* **DATA PROVIDED**
-- Opening Marker --
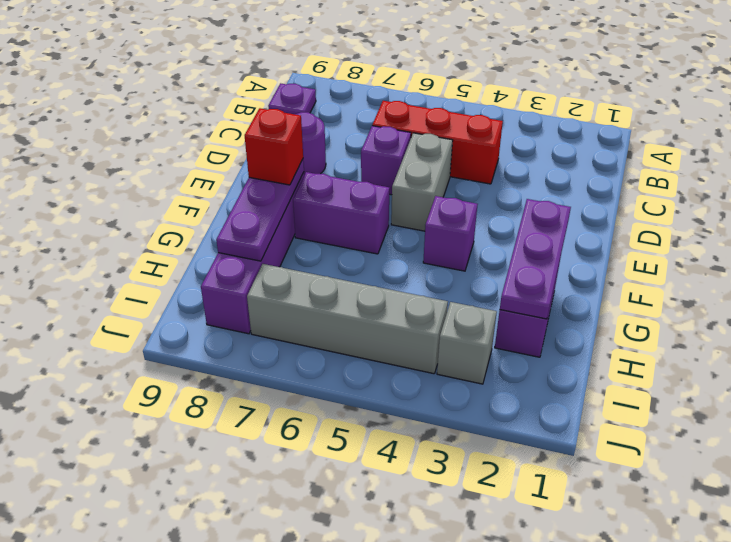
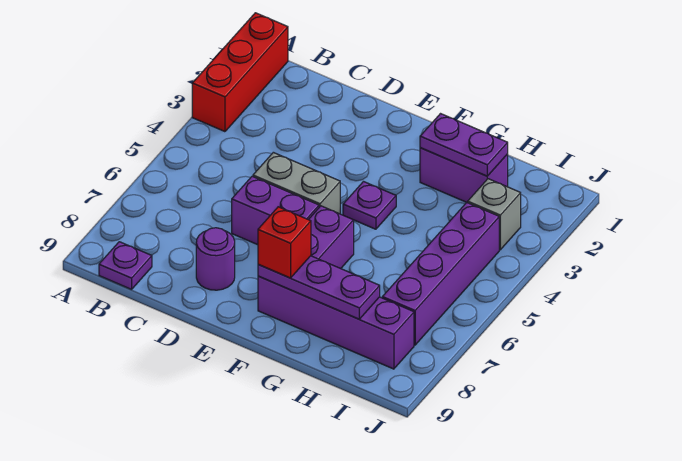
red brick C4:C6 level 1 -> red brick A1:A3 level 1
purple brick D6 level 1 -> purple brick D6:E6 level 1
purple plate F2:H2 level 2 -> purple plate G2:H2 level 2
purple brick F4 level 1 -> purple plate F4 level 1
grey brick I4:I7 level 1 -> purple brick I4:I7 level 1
-- Closing Marker --
-- Opening Marker --
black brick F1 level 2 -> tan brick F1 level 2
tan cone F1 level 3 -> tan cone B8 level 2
-- Closing Marker --
* **ACTION ITEM**
Each line holding "brick" in the records should be copied out.

* **EXPECTED ANSWER**
red brick C4:C6 level 1 -> red brick A1:A3 level 1
purple brick D6 level 1 -> purple brick D6:E6 level 1
purple brick F4 level 1 -> purple plate F4 level 1
grey brick I4:I7 level 1 -> purple brick I4:I7 level 1
black brick F1 level 2 -> tan brick F1 level 2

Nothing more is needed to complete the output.